* [What this task involves]:
Please return all lines from the records below that include the string "white".

(Scene difference descriptions)

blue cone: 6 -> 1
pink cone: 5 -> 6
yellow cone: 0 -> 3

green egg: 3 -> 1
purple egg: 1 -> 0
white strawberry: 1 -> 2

---

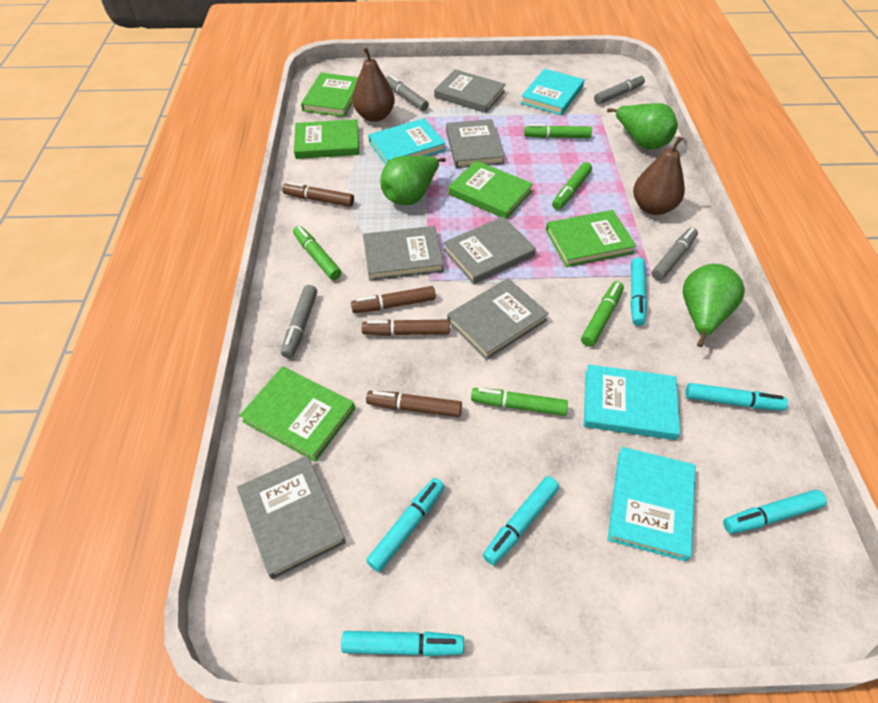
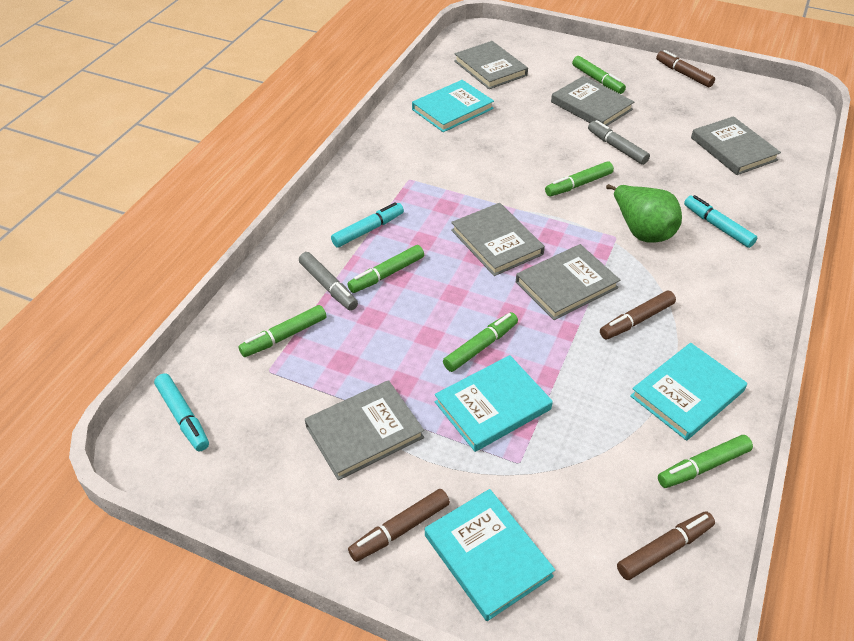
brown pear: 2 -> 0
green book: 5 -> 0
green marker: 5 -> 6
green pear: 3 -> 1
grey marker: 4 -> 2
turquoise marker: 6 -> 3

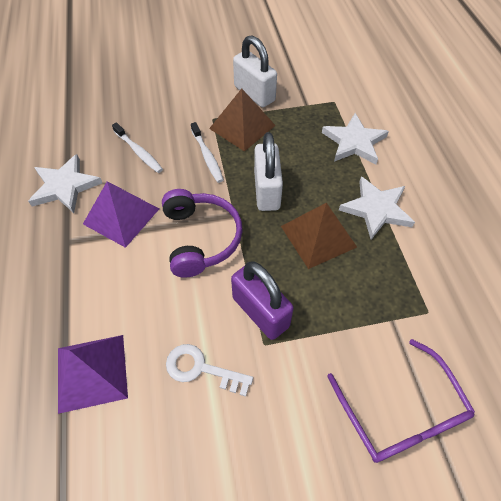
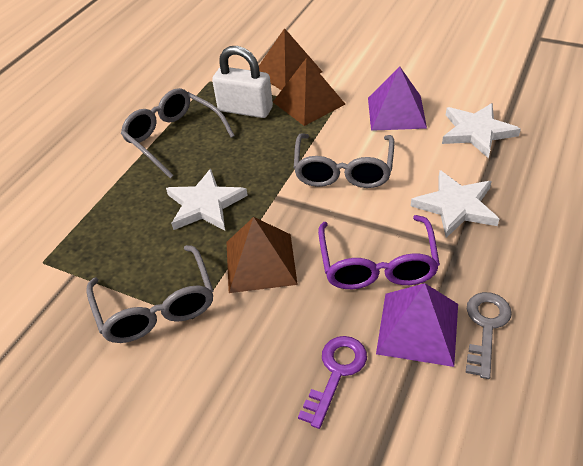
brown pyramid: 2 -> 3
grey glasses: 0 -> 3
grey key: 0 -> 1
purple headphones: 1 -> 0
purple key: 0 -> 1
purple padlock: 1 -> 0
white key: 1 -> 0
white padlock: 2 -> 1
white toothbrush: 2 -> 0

---

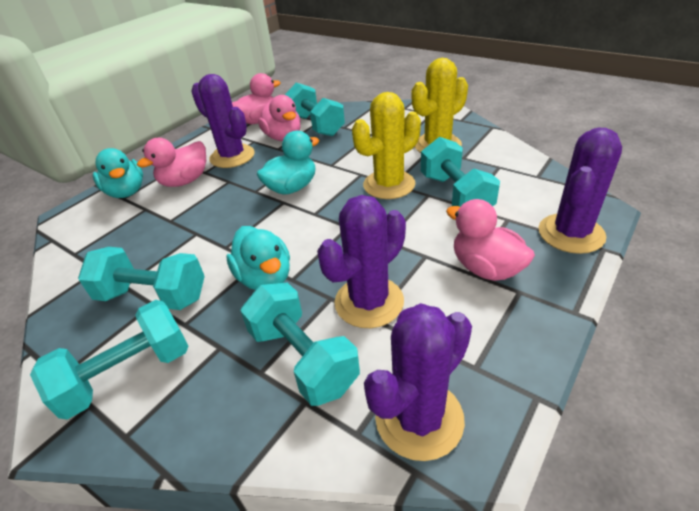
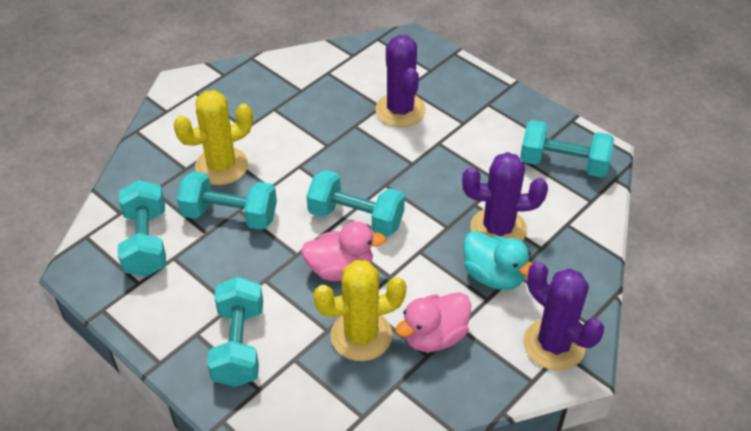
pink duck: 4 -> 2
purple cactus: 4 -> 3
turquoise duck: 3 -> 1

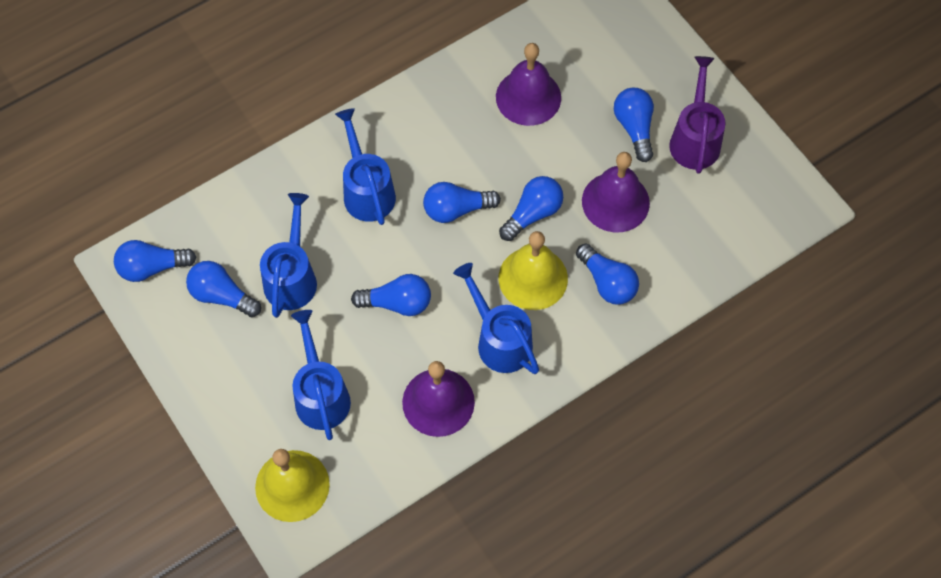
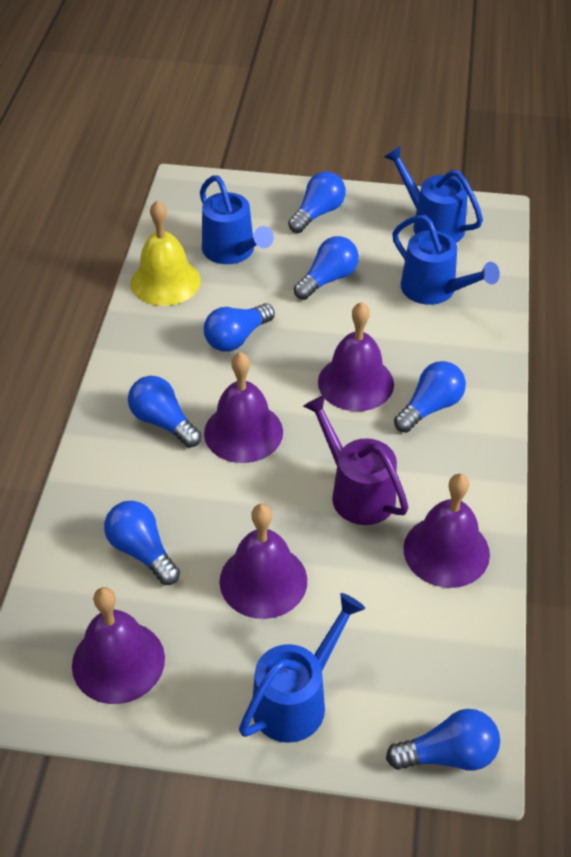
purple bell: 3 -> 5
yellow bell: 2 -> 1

* [Your response]:
white strawberry: 1 -> 2
white key: 1 -> 0
white padlock: 2 -> 1
white toothbrush: 2 -> 0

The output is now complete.